__TASK__
For each line below that holds the string "AGND", add one to a tally; report that tally alone.

__DATA PROVIDED__
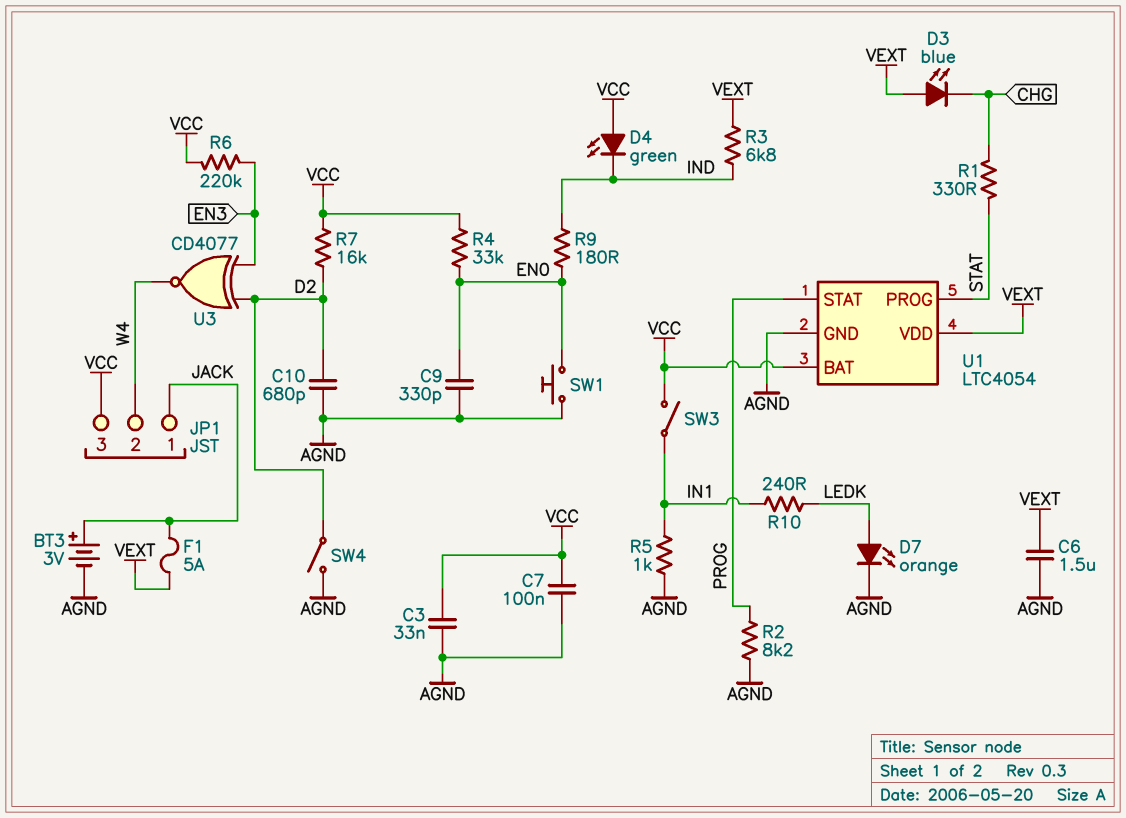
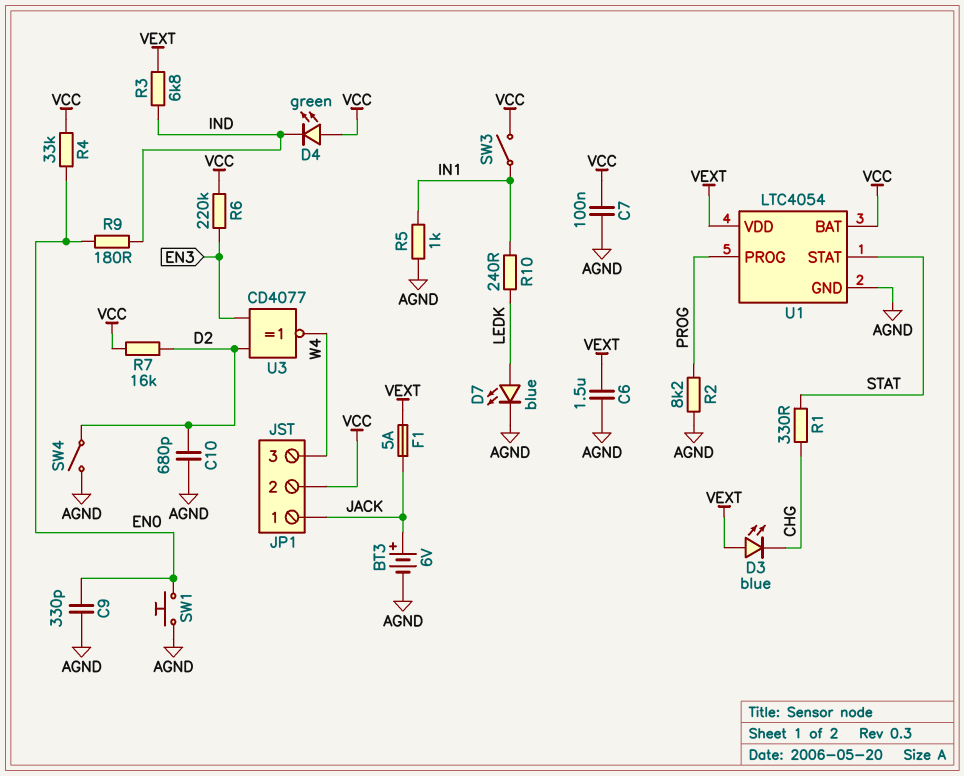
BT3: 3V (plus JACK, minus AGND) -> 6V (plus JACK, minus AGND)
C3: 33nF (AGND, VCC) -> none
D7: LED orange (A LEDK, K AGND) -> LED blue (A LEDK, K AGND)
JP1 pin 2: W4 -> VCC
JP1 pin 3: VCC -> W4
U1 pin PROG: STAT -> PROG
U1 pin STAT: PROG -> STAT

...

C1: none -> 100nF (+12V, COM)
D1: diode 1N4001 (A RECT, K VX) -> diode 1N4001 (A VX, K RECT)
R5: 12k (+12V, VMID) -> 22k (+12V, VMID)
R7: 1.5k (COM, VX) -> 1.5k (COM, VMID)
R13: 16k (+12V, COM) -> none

* * *

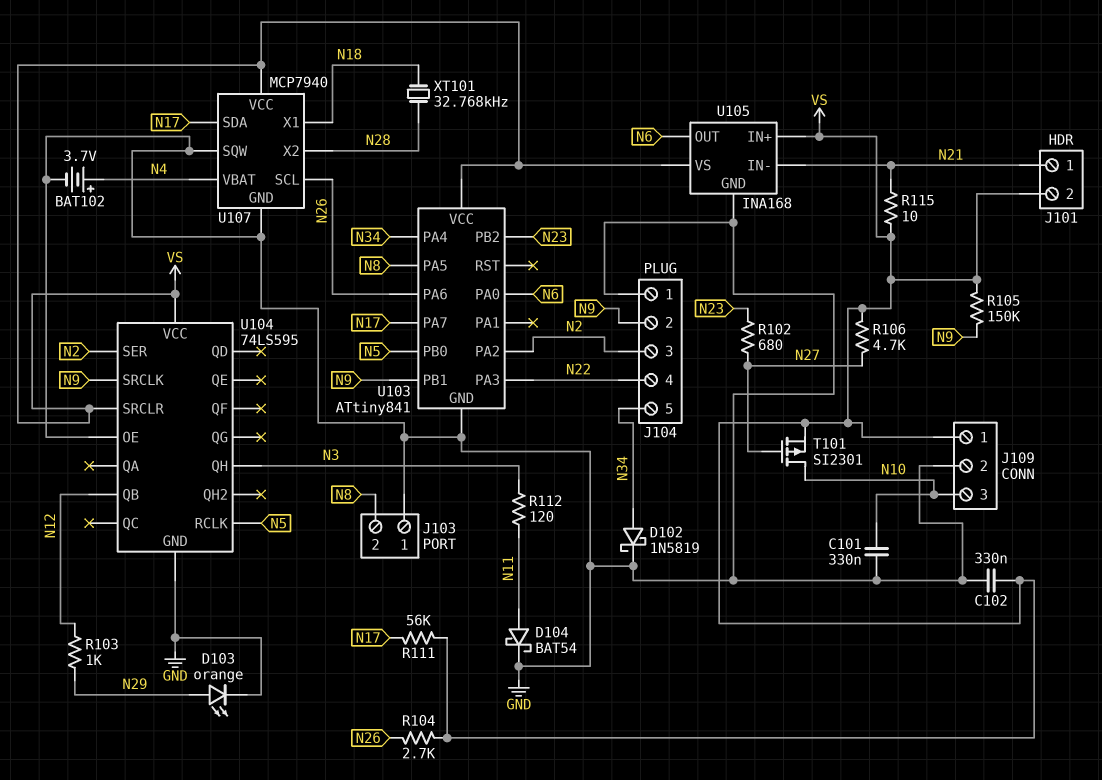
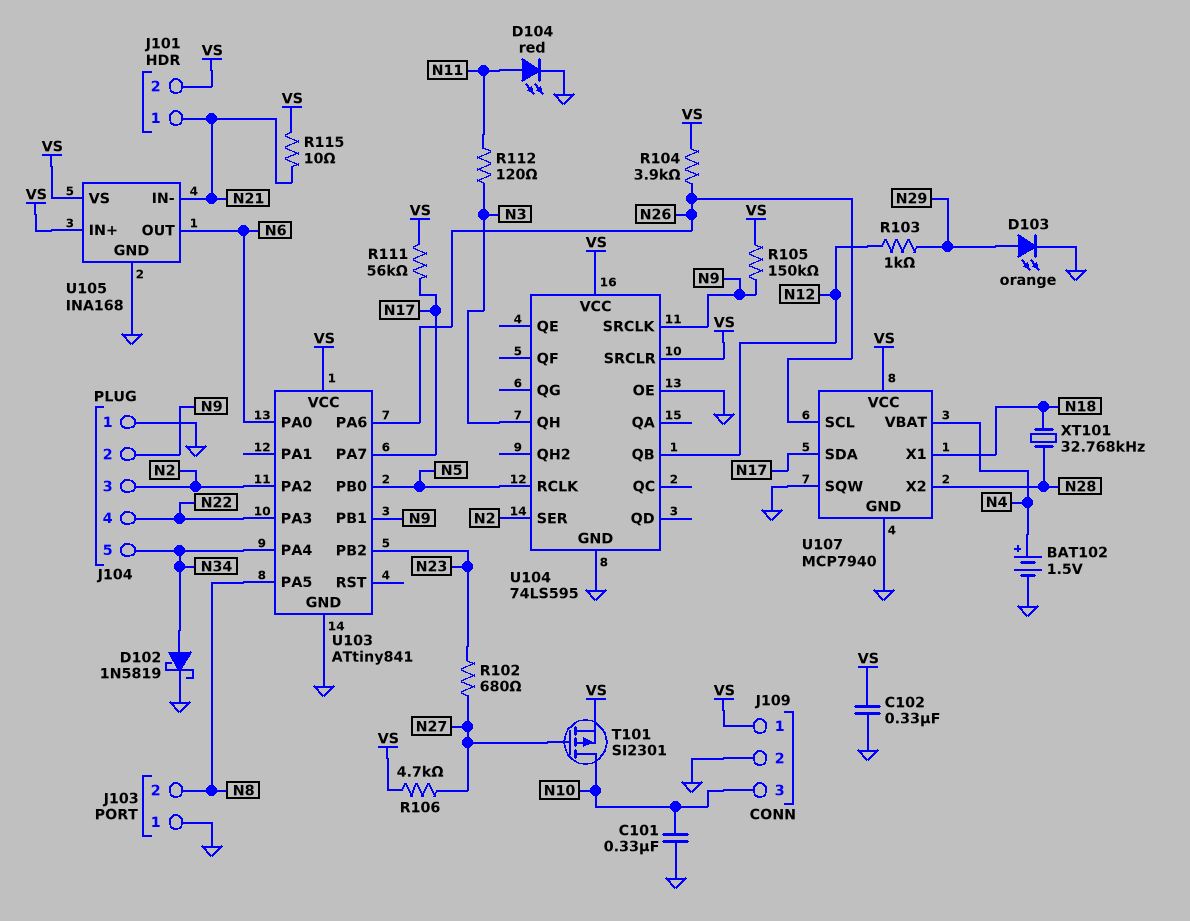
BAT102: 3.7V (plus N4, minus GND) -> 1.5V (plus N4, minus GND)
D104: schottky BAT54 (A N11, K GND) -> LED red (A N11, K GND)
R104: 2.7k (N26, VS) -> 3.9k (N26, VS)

__OUTPUT FOR THIS EXERCISE__
3